| WRITTEN PROBLEM |
In the records below, replace each instance of "teddy bear" with "stuffed toy" and reproduce the records with all other text unchanged.
— begin DATA FOR THIS EXERCISE —
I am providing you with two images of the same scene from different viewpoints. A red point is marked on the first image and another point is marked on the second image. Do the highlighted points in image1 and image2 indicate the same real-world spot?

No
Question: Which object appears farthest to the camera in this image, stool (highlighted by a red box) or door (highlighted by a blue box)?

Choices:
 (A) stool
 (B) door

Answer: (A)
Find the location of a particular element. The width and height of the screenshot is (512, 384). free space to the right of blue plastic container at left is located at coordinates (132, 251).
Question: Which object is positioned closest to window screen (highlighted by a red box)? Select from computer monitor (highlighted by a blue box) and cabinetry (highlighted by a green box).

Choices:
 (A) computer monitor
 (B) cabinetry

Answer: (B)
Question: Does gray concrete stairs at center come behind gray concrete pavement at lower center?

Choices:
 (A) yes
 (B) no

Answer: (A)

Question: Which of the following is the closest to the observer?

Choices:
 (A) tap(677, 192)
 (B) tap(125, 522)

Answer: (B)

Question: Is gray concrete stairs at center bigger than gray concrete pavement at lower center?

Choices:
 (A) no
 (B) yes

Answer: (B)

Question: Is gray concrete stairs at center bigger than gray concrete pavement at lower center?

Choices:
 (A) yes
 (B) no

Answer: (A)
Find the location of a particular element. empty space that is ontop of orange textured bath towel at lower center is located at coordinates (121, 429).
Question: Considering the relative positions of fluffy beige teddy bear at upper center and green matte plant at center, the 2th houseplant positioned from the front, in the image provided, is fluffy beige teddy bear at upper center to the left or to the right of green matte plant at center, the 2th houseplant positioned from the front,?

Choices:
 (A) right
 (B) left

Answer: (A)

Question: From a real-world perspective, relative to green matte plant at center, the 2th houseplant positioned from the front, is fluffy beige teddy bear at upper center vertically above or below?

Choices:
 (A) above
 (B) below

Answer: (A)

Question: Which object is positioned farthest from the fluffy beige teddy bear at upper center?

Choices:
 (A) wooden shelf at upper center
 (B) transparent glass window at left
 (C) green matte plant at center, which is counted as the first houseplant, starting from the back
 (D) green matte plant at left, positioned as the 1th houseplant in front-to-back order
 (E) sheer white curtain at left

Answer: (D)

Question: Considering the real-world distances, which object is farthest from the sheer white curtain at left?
— end DATA FOR THIS EXERCISE —
| RESULT |
I am providing you with two images of the same scene from different viewpoints. A red point is marked on the first image and another point is marked on the second image. Do the highlighted points in image1 and image2 indicate the same real-world spot?

No
Question: Which object appears farthest to the camera in this image, stool (highlighted by a red box) or door (highlighted by a blue box)?

Choices:
 (A) stool
 (B) door

Answer: (A)
Find the location of a particular element. The width and height of the screenshot is (512, 384). free space to the right of blue plastic container at left is located at coordinates (132, 251).
Question: Which object is positioned closest to window screen (highlighted by a red box)? Select from computer monitor (highlighted by a blue box) and cabinetry (highlighted by a green box).

Choices:
 (A) computer monitor
 (B) cabinetry

Answer: (B)
Question: Does gray concrete stairs at center come behind gray concrete pavement at lower center?

Choices:
 (A) yes
 (B) no

Answer: (A)

Question: Which of the following is the closest to the observer?

Choices:
 (A) tap(677, 192)
 (B) tap(125, 522)

Answer: (B)

Question: Is gray concrete stairs at center bigger than gray concrete pavement at lower center?

Choices:
 (A) no
 (B) yes

Answer: (B)

Question: Is gray concrete stairs at center bigger than gray concrete pavement at lower center?

Choices:
 (A) yes
 (B) no

Answer: (A)
Find the location of a particular element. empty space that is ontop of orange textured bath towel at lower center is located at coordinates (121, 429).
Question: Considering the relative positions of fluffy beige stuffed toy at upper center and green matte plant at center, the 2th houseplant positioned from the front, in the image provided, is fluffy beige stuffed toy at upper center to the left or to the right of green matte plant at center, the 2th houseplant positioned from the front,?

Choices:
 (A) right
 (B) left

Answer: (A)

Question: From a real-world perspective, relative to green matte plant at center, the 2th houseplant positioned from the front, is fluffy beige stuffed toy at upper center vertically above or below?

Choices:
 (A) above
 (B) below

Answer: (A)

Question: Which object is positioned farthest from the fluffy beige stuffed toy at upper center?

Choices:
 (A) wooden shelf at upper center
 (B) transparent glass window at left
 (C) green matte plant at center, which is counted as the first houseplant, starting from the back
 (D) green matte plant at left, positioned as the 1th houseplant in front-to-back order
 (E) sheer white curtain at left

Answer: (D)

Question: Considering the real-world distances, which object is farthest from the sheer white curtain at left?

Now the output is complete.